───── Data supplied ─────

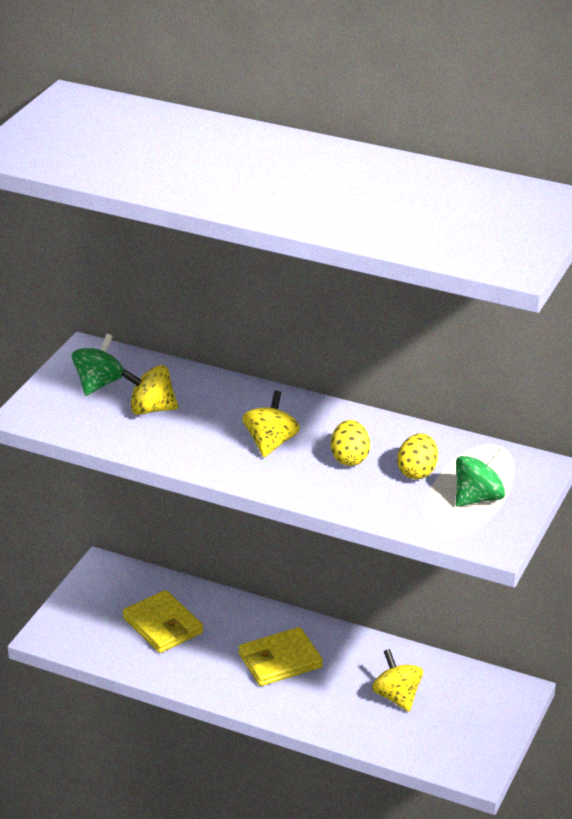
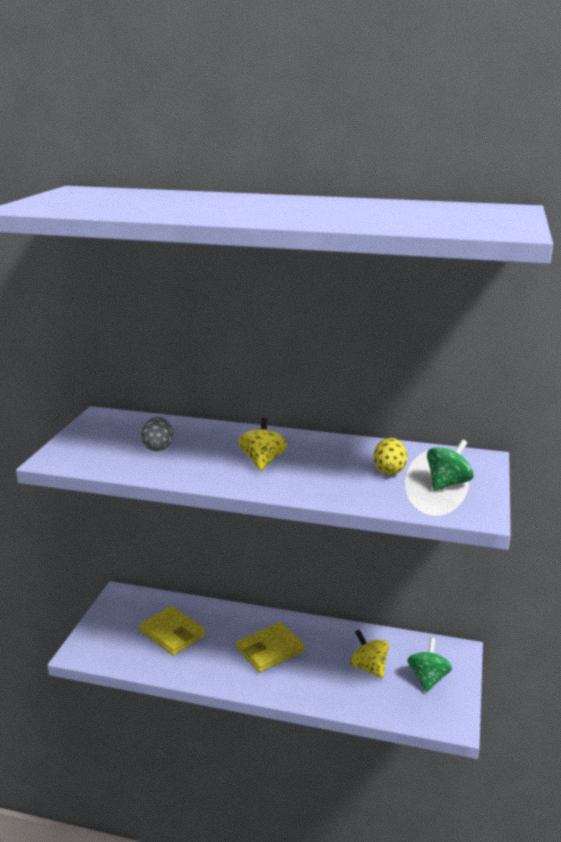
camera: 10 degrees left, 10 degrees down
(99, 383) = (112, 435): green spinning top -> green spinning top (428, 678)
(151, 409) = (158, 447): yellow spinning top -> grey egg
(350, 458) = (330, 466): yellow egg -> none

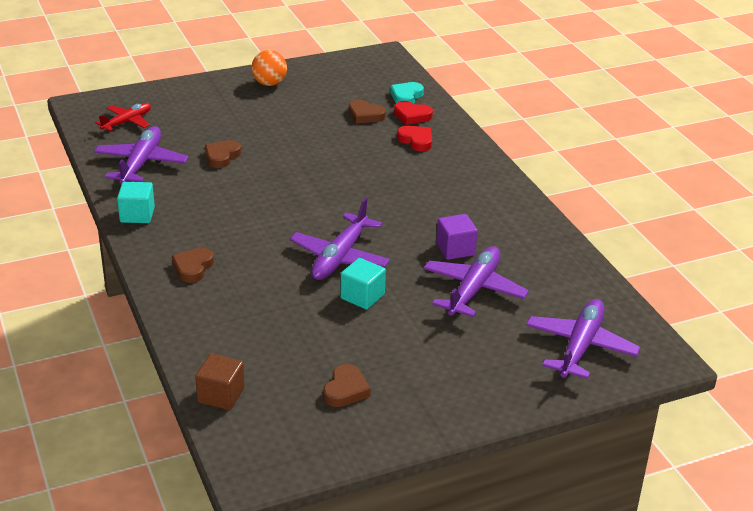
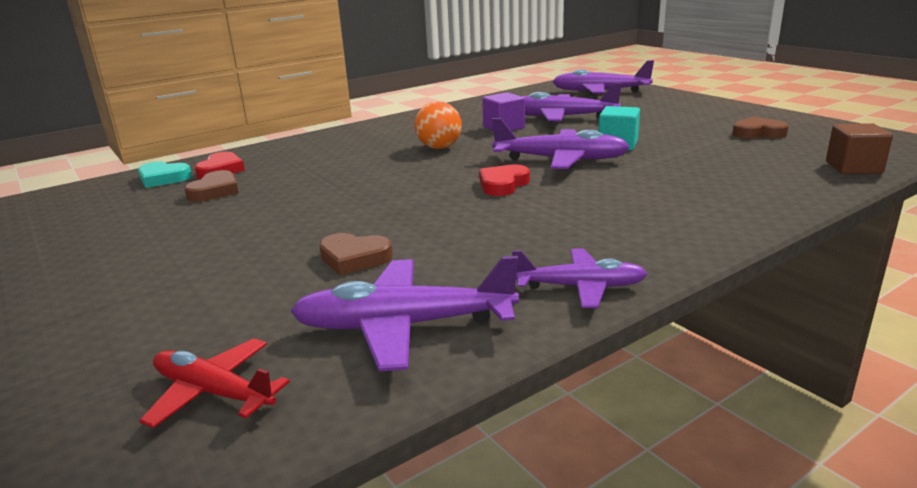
camera: 100 degrees left, 10 degrees down
(137, 215) = (579, 287): turquoise cube -> purple plane
(193, 268) = (667, 220): brown heart -> none
(269, 83) = (74, 269): orange ball -> orange ball (439, 147)
(416, 141) = (287, 161): red heart -> red heart (503, 184)

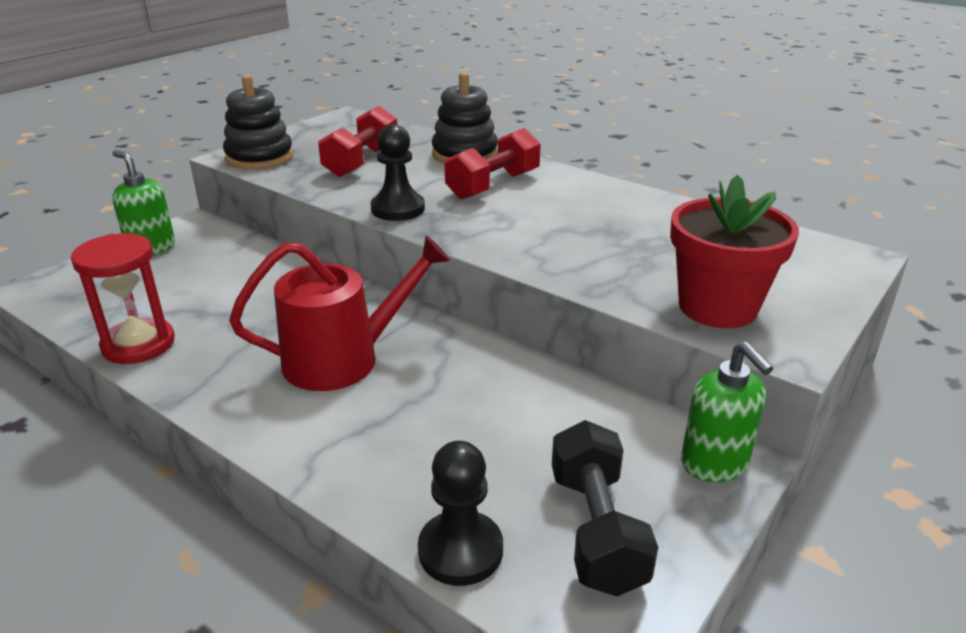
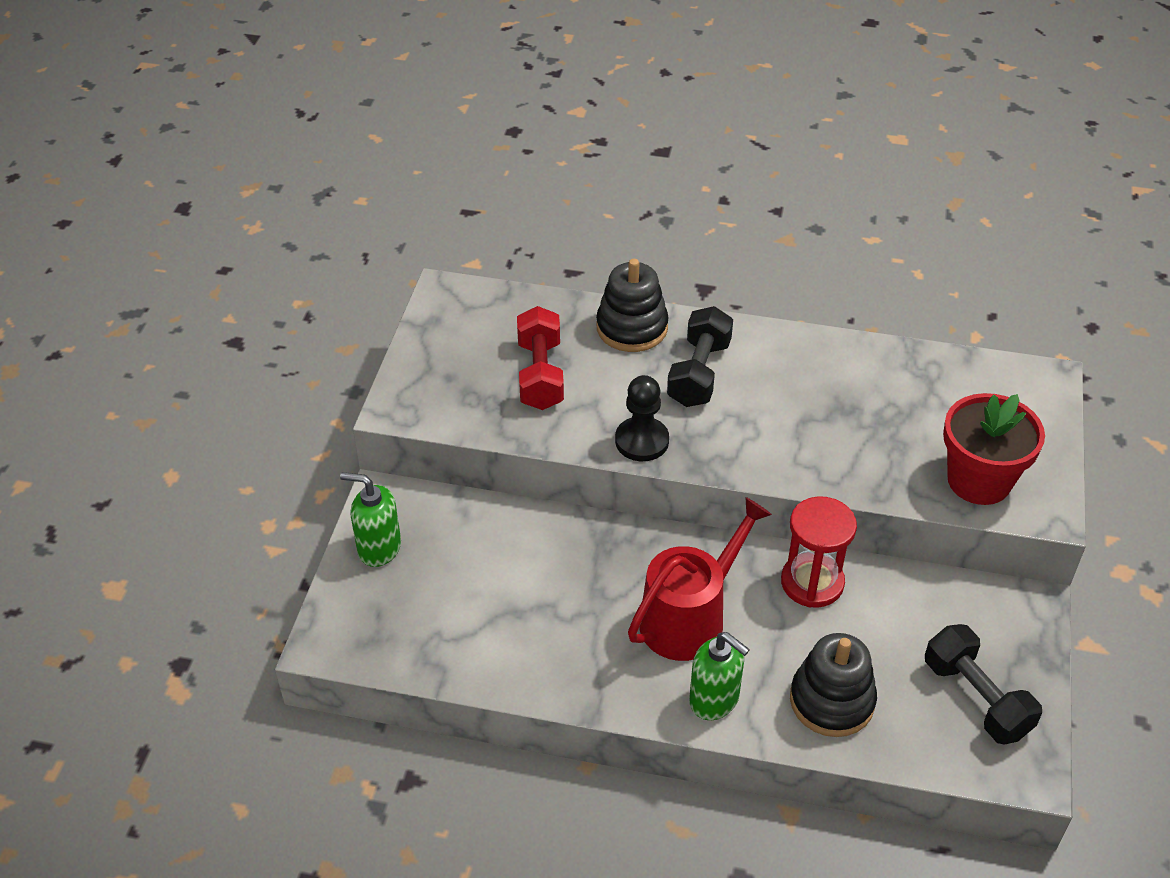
camera: 25 degrees left, 15 degrees up
(138, 344) = (502, 669): red hourglass -> red hourglass (812, 582)
(259, 157) = (428, 402): black stacking toy -> black stacking toy (831, 701)
(460, 550) = (905, 749): black pawn -> none
(493, 185) = (698, 373): red dumbbell -> black dumbbell
(715, 463) = (1019, 612): green soap dispenser -> green soap dispenser (714, 700)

─────

#### Activity:
Every line from the one with "(193, 268) = (667, 220): brown heart -> none" through the last line of the data must be copied exactly. Leave the pictures out.

#### Result of this task:
(193, 268) = (667, 220): brown heart -> none
(269, 83) = (74, 269): orange ball -> orange ball (439, 147)
(416, 141) = (287, 161): red heart -> red heart (503, 184)

camera: 25 degrees left, 15 degrees up
(138, 344) = (502, 669): red hourglass -> red hourglass (812, 582)
(259, 157) = (428, 402): black stacking toy -> black stacking toy (831, 701)
(460, 550) = (905, 749): black pawn -> none
(493, 185) = (698, 373): red dumbbell -> black dumbbell
(715, 463) = (1019, 612): green soap dispenser -> green soap dispenser (714, 700)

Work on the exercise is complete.